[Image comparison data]
☆ ☆ ☆ ☆ ☆
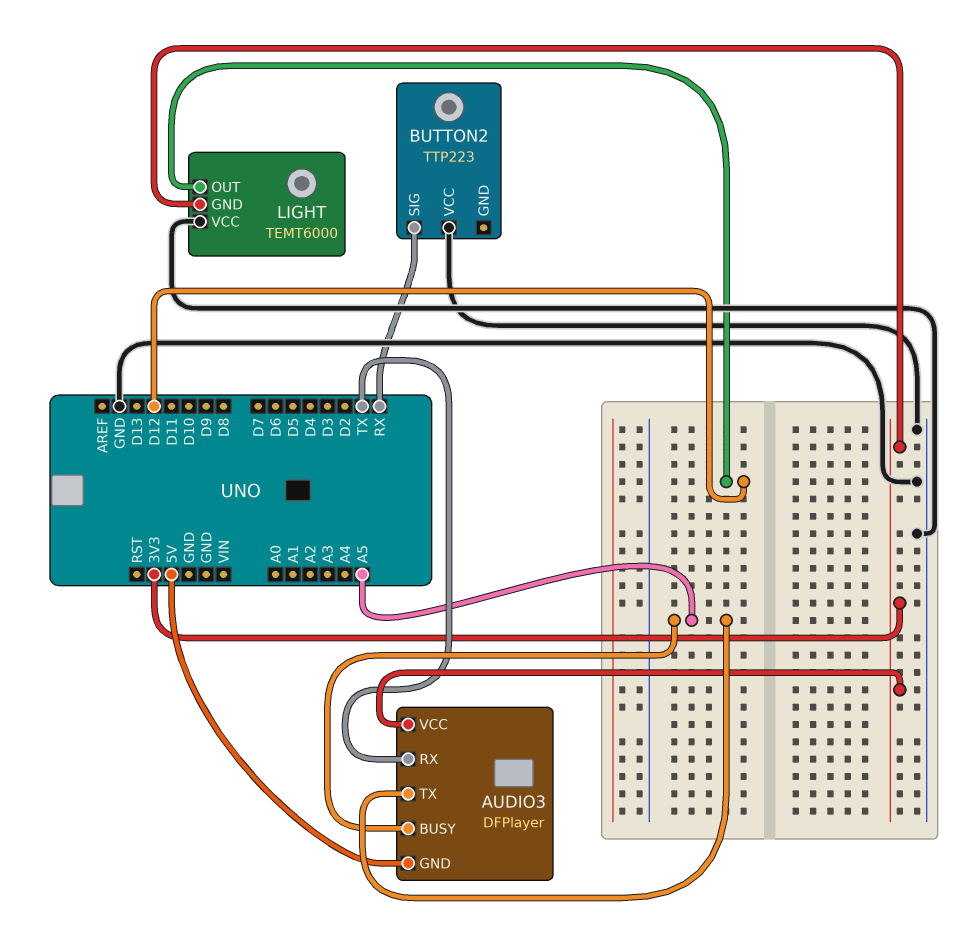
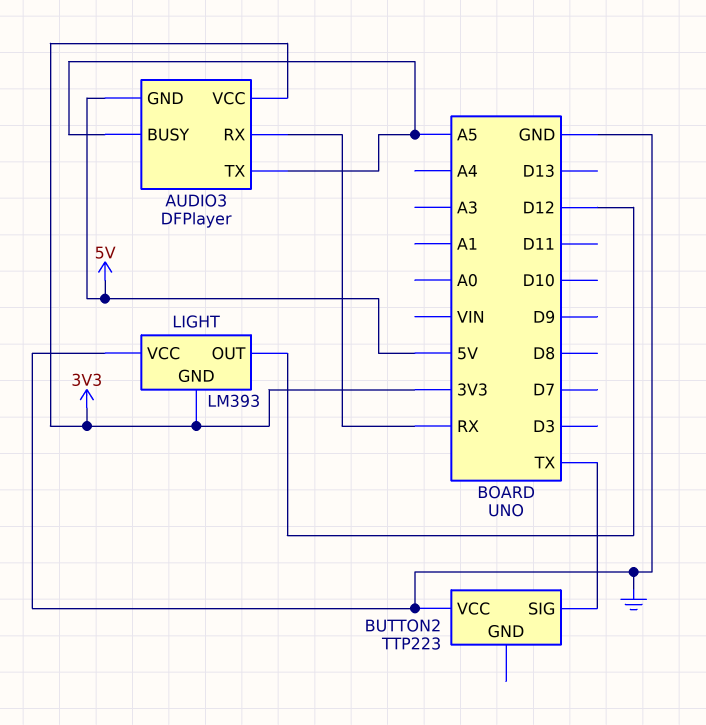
AUDIO3 pin RX: TX -> RX
BUTTON2 pin SIG: RX -> TX
LIGHT: TEMT6000 -> LM393

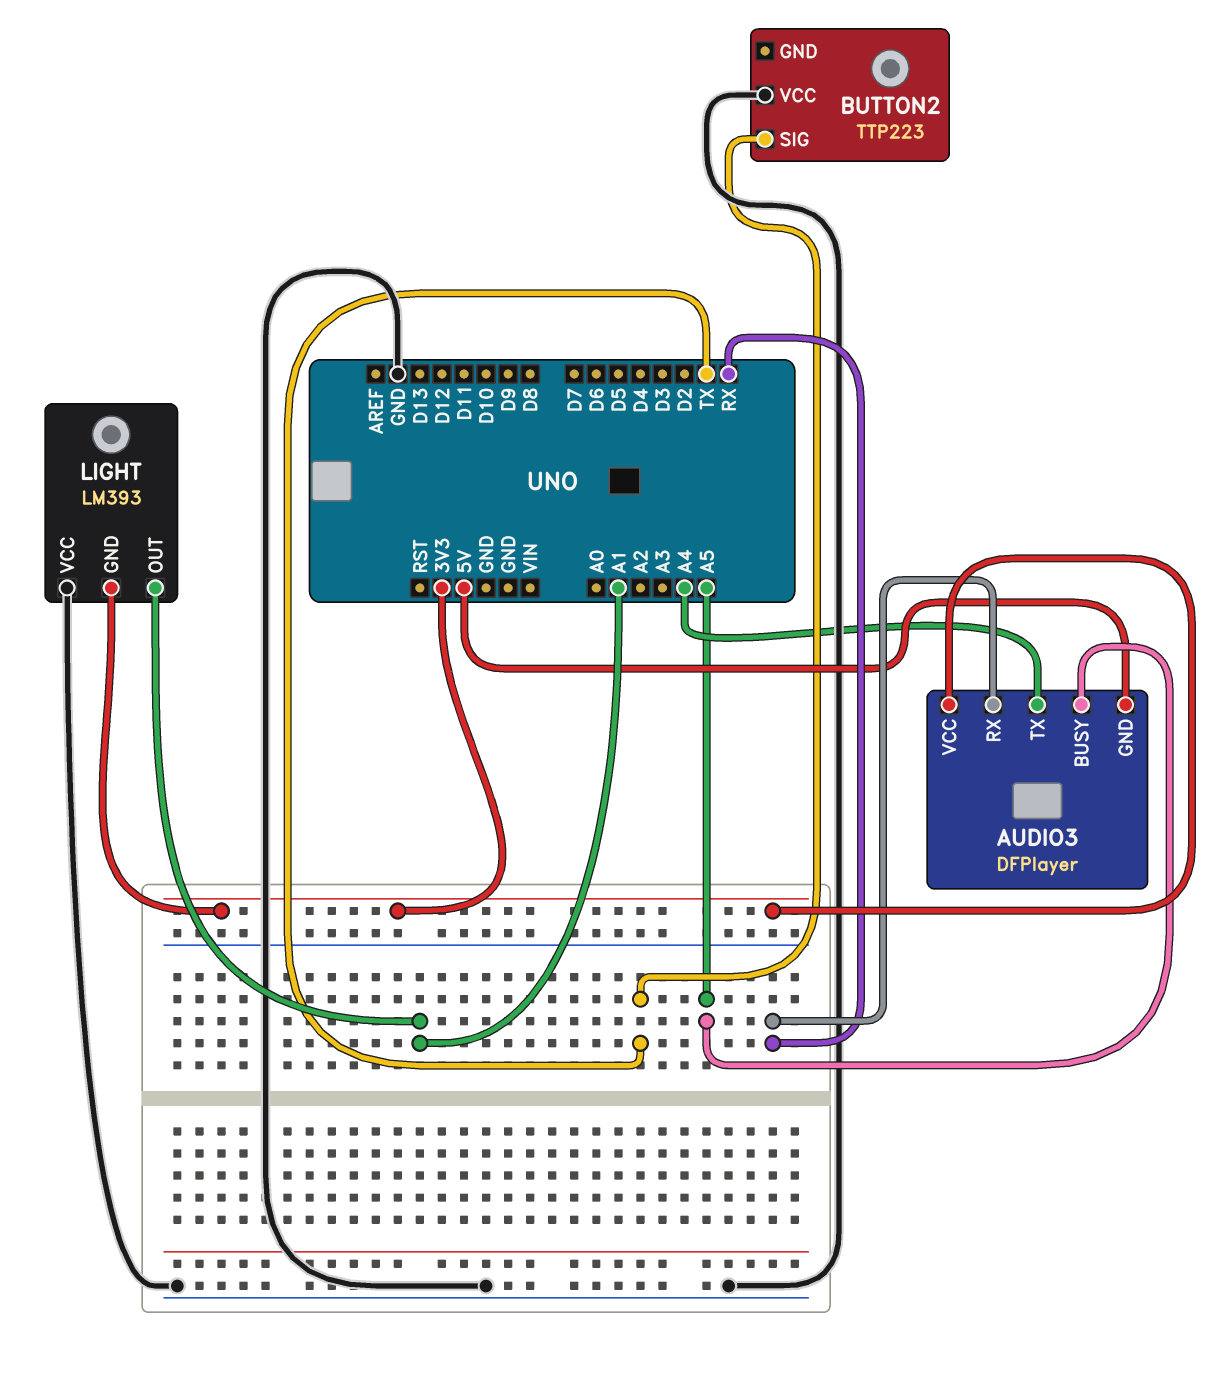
AUDIO3 pin TX: A5 -> A4
LIGHT pin OUT: D12 -> A1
☆ ☆ ☆ ☆ ☆
EXERCISE DESCRIPTION
Return the data exactly as it stands, minus the pictures.

RESPONSE BOX
AUDIO3 pin RX: TX -> RX
BUTTON2 pin SIG: RX -> TX
LIGHT: TEMT6000 -> LM393

AUDIO3 pin TX: A5 -> A4
LIGHT pin OUT: D12 -> A1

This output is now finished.